Since only the text is wanted, print every entry below exactly and omit the images.

------------

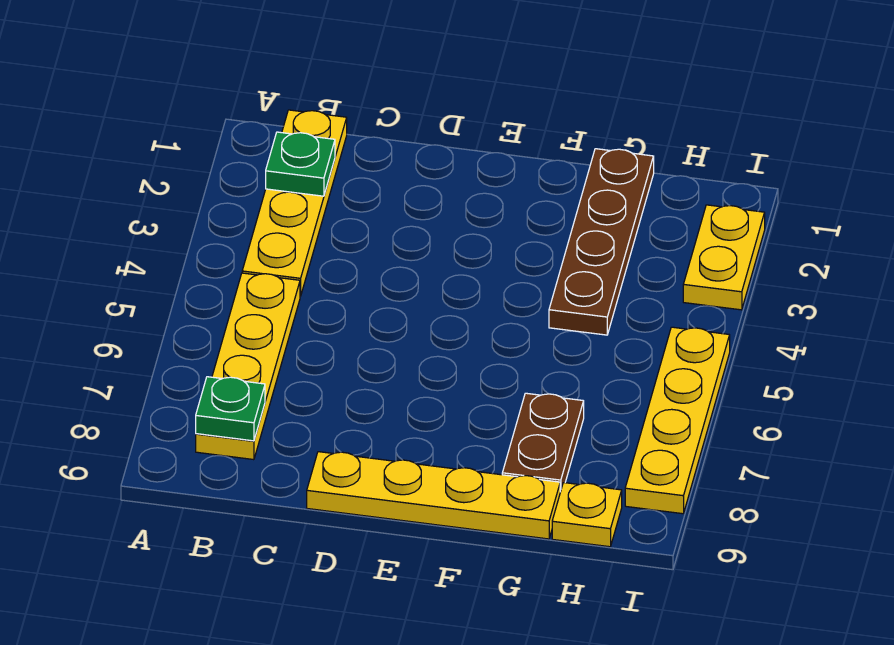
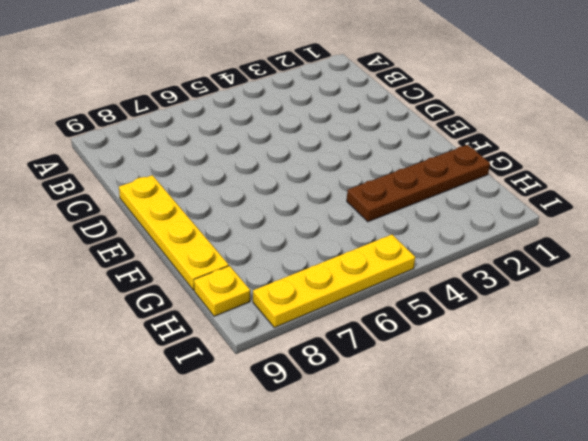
none -> yellow plate B1:B4 level 1
none -> yellow plate B5:B8 level 1

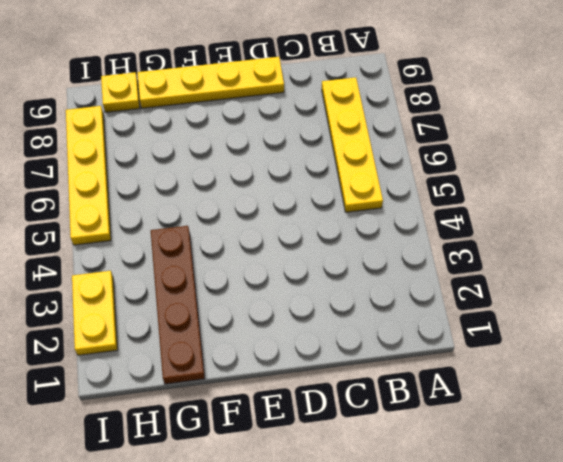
none -> yellow plate B1:B4 level 1
none -> brown plate G7:G8 level 1

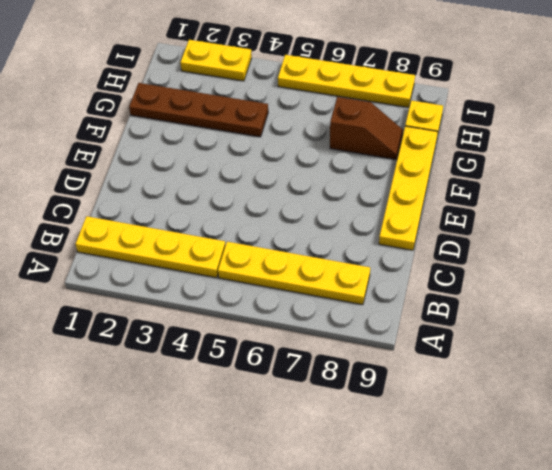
brown slope G7:G8 level 1 top 7 -> brown plate G7:G8 level 1
none -> green plate B2 level 2
none -> green plate B8 level 2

------------

## [Finished task]
none -> yellow plate B1:B4 level 1
none -> yellow plate B5:B8 level 1

none -> yellow plate B1:B4 level 1
none -> brown plate G7:G8 level 1

brown slope G7:G8 level 1 top 7 -> brown plate G7:G8 level 1
none -> green plate B2 level 2
none -> green plate B8 level 2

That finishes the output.